Try it: Please set down the listing exactly, from the first line to the last.

Records supplied:
# # # #
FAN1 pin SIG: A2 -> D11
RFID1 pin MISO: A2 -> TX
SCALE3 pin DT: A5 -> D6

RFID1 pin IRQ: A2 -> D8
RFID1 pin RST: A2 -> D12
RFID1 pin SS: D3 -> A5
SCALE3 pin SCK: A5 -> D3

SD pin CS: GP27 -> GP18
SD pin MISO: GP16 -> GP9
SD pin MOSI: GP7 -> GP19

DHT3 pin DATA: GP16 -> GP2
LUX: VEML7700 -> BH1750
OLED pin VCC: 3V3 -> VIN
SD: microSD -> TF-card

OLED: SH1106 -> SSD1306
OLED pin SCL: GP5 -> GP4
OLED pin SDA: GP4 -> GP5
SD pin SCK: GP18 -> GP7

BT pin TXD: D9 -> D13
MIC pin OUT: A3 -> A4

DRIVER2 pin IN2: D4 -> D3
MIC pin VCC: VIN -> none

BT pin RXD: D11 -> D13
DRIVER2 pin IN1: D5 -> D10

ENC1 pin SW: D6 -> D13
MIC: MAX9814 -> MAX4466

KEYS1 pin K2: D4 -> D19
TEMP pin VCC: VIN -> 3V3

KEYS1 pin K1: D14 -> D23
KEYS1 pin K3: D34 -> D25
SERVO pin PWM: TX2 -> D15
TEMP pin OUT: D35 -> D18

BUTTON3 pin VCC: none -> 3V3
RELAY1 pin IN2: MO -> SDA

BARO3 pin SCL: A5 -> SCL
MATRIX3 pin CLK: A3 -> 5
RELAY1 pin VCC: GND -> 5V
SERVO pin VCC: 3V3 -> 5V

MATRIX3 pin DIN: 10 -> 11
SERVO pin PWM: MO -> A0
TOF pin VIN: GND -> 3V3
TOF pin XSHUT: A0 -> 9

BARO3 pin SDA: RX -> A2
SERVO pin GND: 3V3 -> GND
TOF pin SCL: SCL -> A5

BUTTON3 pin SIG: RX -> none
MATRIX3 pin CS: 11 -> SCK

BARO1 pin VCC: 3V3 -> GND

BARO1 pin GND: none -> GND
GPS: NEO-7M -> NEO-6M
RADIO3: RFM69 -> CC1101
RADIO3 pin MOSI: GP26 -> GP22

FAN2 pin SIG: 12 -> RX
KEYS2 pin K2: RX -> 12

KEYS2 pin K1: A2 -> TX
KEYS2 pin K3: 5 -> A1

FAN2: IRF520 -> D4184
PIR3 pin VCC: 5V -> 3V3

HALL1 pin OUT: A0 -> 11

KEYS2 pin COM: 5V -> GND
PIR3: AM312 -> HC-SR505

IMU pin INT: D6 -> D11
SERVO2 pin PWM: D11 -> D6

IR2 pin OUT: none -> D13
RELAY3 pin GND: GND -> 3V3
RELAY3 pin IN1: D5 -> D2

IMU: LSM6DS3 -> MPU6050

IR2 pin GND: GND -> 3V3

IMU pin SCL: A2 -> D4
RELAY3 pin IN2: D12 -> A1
# # # #
Answer for this exercise:
FAN1 pin SIG: A2 -> D11
RFID1 pin MISO: A2 -> TX
SCALE3 pin DT: A5 -> D6

RFID1 pin IRQ: A2 -> D8
RFID1 pin RST: A2 -> D12
RFID1 pin SS: D3 -> A5
SCALE3 pin SCK: A5 -> D3

SD pin CS: GP27 -> GP18
SD pin MISO: GP16 -> GP9
SD pin MOSI: GP7 -> GP19

DHT3 pin DATA: GP16 -> GP2
LUX: VEML7700 -> BH1750
OLED pin VCC: 3V3 -> VIN
SD: microSD -> TF-card

OLED: SH1106 -> SSD1306
OLED pin SCL: GP5 -> GP4
OLED pin SDA: GP4 -> GP5
SD pin SCK: GP18 -> GP7

BT pin TXD: D9 -> D13
MIC pin OUT: A3 -> A4

DRIVER2 pin IN2: D4 -> D3
MIC pin VCC: VIN -> none

BT pin RXD: D11 -> D13
DRIVER2 pin IN1: D5 -> D10

ENC1 pin SW: D6 -> D13
MIC: MAX9814 -> MAX4466

KEYS1 pin K2: D4 -> D19
TEMP pin VCC: VIN -> 3V3

KEYS1 pin K1: D14 -> D23
KEYS1 pin K3: D34 -> D25
SERVO pin PWM: TX2 -> D15
TEMP pin OUT: D35 -> D18

BUTTON3 pin VCC: none -> 3V3
RELAY1 pin IN2: MO -> SDA

BARO3 pin SCL: A5 -> SCL
MATRIX3 pin CLK: A3 -> 5
RELAY1 pin VCC: GND -> 5V
SERVO pin VCC: 3V3 -> 5V

MATRIX3 pin DIN: 10 -> 11
SERVO pin PWM: MO -> A0
TOF pin VIN: GND -> 3V3
TOF pin XSHUT: A0 -> 9

BARO3 pin SDA: RX -> A2
SERVO pin GND: 3V3 -> GND
TOF pin SCL: SCL -> A5

BUTTON3 pin SIG: RX -> none
MATRIX3 pin CS: 11 -> SCK

BARO1 pin VCC: 3V3 -> GND

BARO1 pin GND: none -> GND
GPS: NEO-7M -> NEO-6M
RADIO3: RFM69 -> CC1101
RADIO3 pin MOSI: GP26 -> GP22

FAN2 pin SIG: 12 -> RX
KEYS2 pin K2: RX -> 12

KEYS2 pin K1: A2 -> TX
KEYS2 pin K3: 5 -> A1

FAN2: IRF520 -> D4184
PIR3 pin VCC: 5V -> 3V3

HALL1 pin OUT: A0 -> 11

KEYS2 pin COM: 5V -> GND
PIR3: AM312 -> HC-SR505

IMU pin INT: D6 -> D11
SERVO2 pin PWM: D11 -> D6

IR2 pin OUT: none -> D13
RELAY3 pin GND: GND -> 3V3
RELAY3 pin IN1: D5 -> D2

IMU: LSM6DS3 -> MPU6050

IR2 pin GND: GND -> 3V3

IMU pin SCL: A2 -> D4
RELAY3 pin IN2: D12 -> A1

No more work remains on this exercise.